WHAT YOU SHOULD DO:
Extract the line that contains "L1: 1.5mH (+12V, W14) -> 15uH (+12V, W14)" and every line after it to the end of the records below, exactly as written and nothing else.

Segment Start: DATA FOR THE TASK

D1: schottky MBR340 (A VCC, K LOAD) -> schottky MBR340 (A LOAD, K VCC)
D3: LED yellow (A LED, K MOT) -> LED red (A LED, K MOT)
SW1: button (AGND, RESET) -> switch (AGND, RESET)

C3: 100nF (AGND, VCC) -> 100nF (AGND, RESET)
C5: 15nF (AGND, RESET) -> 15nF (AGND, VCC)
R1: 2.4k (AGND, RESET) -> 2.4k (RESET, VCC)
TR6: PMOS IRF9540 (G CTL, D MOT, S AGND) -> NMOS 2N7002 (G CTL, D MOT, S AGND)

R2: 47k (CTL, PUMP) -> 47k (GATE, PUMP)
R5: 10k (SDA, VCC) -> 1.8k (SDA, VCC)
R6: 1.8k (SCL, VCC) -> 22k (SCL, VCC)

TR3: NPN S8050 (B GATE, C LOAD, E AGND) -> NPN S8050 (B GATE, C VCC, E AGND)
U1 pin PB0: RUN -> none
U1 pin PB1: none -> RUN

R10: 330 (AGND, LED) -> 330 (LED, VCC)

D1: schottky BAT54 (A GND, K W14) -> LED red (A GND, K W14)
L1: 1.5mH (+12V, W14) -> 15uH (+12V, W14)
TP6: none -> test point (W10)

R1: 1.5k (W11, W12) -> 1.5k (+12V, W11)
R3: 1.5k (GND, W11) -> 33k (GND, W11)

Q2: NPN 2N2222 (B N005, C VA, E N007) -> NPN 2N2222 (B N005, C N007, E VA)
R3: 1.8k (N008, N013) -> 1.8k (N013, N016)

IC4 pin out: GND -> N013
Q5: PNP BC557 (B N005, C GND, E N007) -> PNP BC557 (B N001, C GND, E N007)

Segment End: DATA FOR THE TASK

ANSWER TO THE EXERCISE:
L1: 1.5mH (+12V, W14) -> 15uH (+12V, W14)
TP6: none -> test point (W10)

R1: 1.5k (W11, W12) -> 1.5k (+12V, W11)
R3: 1.5k (GND, W11) -> 33k (GND, W11)

Q2: NPN 2N2222 (B N005, C VA, E N007) -> NPN 2N2222 (B N005, C N007, E VA)
R3: 1.8k (N008, N013) -> 1.8k (N013, N016)

IC4 pin out: GND -> N013
Q5: PNP BC557 (B N005, C GND, E N007) -> PNP BC557 (B N001, C GND, E N007)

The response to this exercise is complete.